### [Exercise directions]
Wherever "glue" occurs in the entries, copy the line that holds it.

### [Records to process]
Content starts

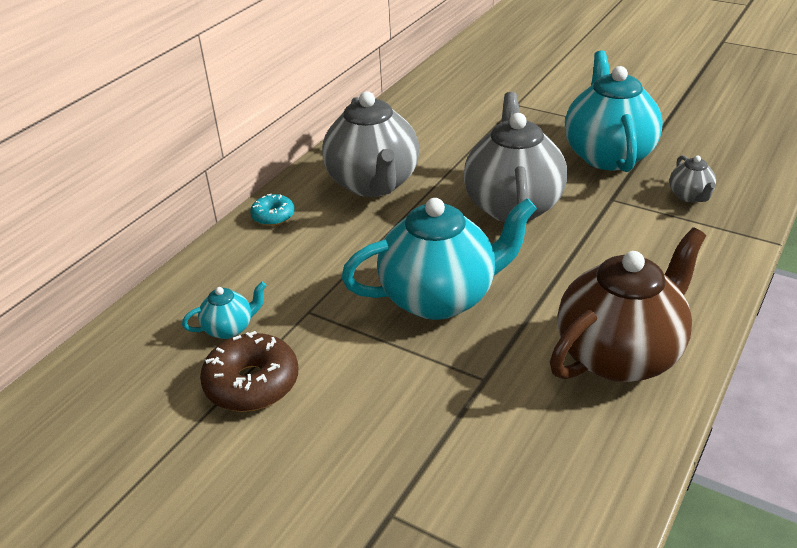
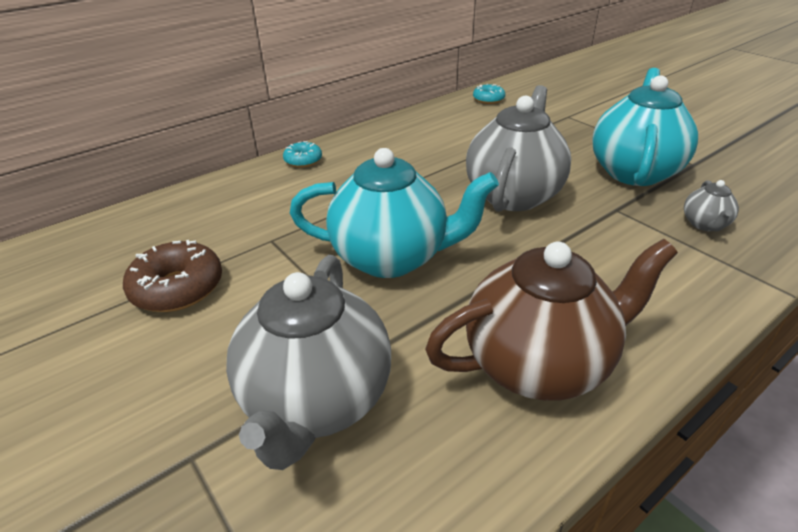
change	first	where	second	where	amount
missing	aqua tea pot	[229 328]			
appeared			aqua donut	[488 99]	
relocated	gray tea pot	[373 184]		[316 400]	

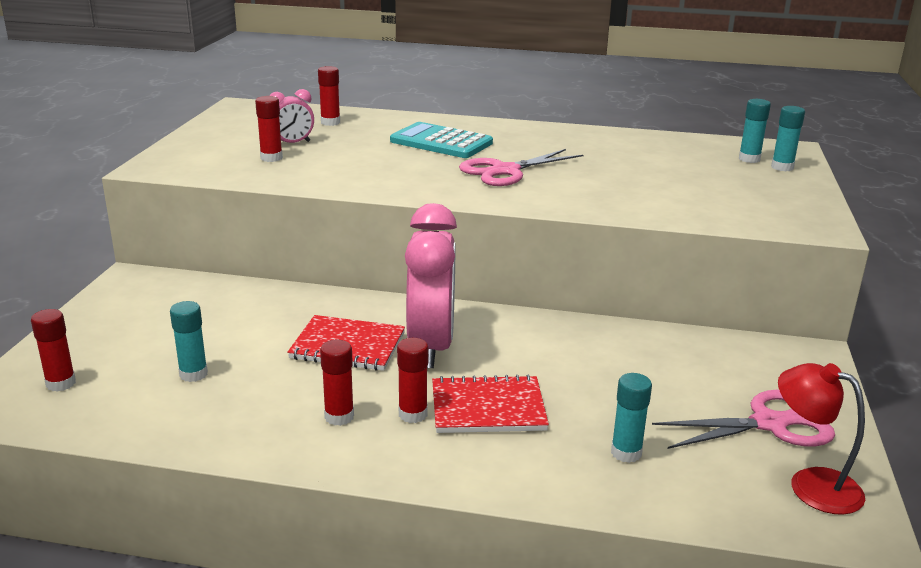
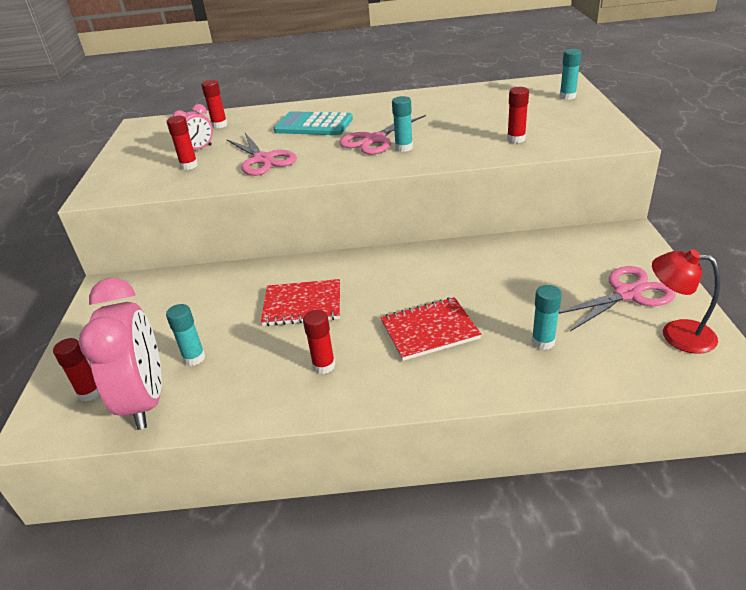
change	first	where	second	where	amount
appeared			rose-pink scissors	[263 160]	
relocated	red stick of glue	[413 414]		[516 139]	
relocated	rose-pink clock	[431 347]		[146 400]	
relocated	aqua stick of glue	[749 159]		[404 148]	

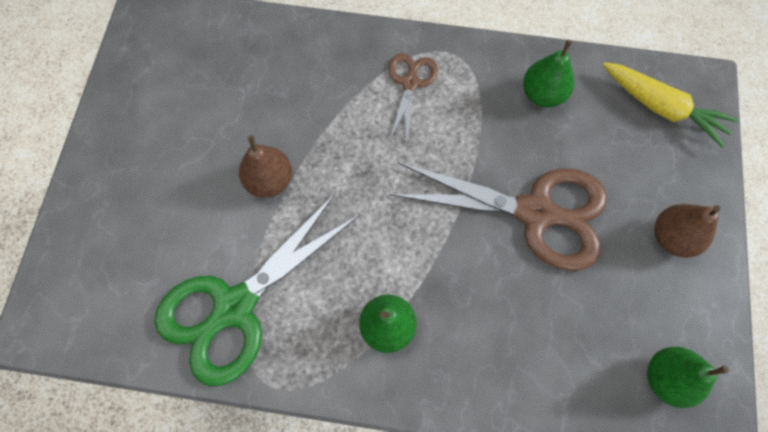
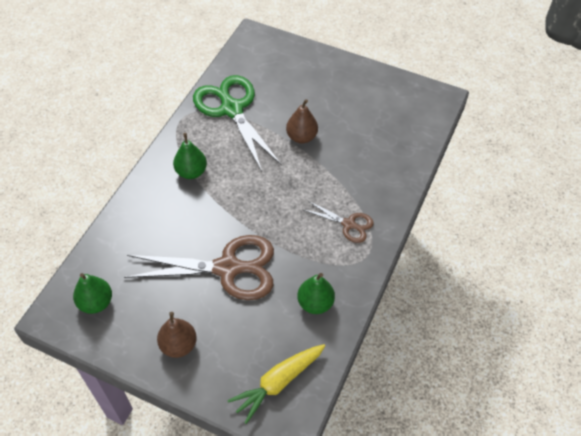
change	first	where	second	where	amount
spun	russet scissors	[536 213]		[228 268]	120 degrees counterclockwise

Content ends
Content starts

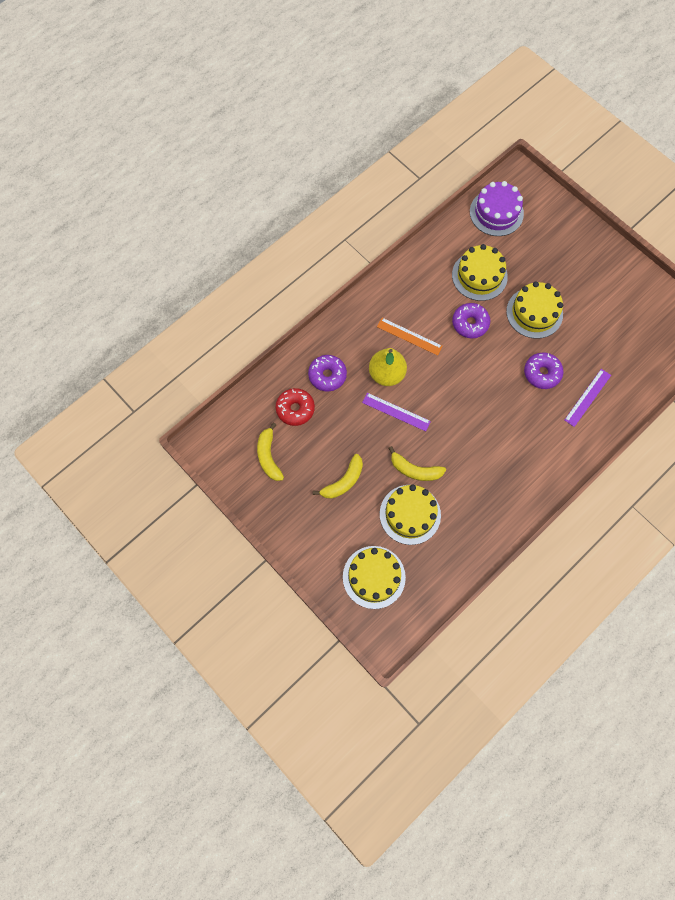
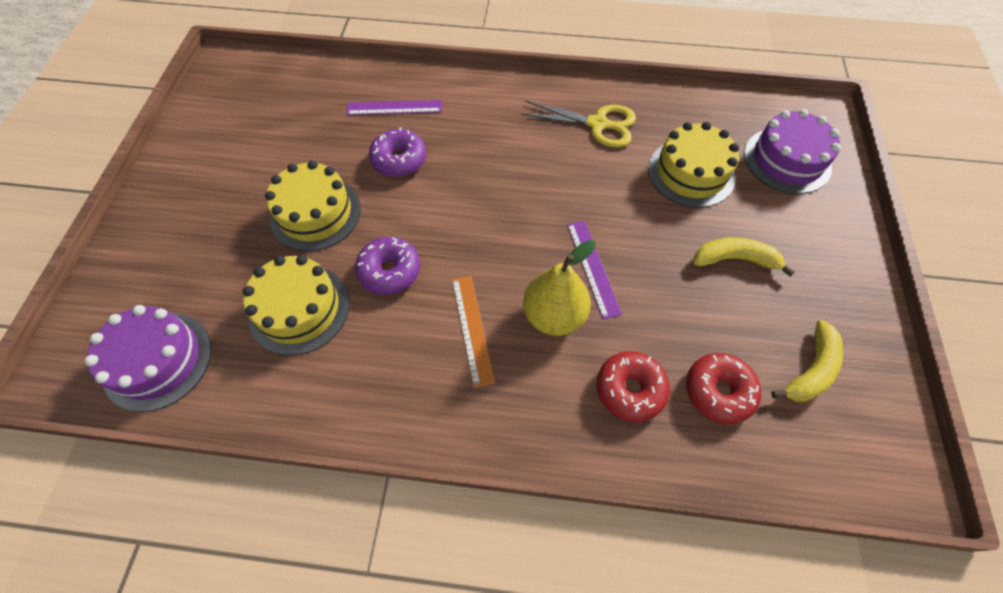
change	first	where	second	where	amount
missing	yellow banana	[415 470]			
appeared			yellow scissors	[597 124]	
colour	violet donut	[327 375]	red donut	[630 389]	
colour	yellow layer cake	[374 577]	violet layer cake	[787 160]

Content ends

### [Exercise response]
relocated	red stick of glue	[413 414]		[516 139]	
relocated	aqua stick of glue	[749 159]		[404 148]	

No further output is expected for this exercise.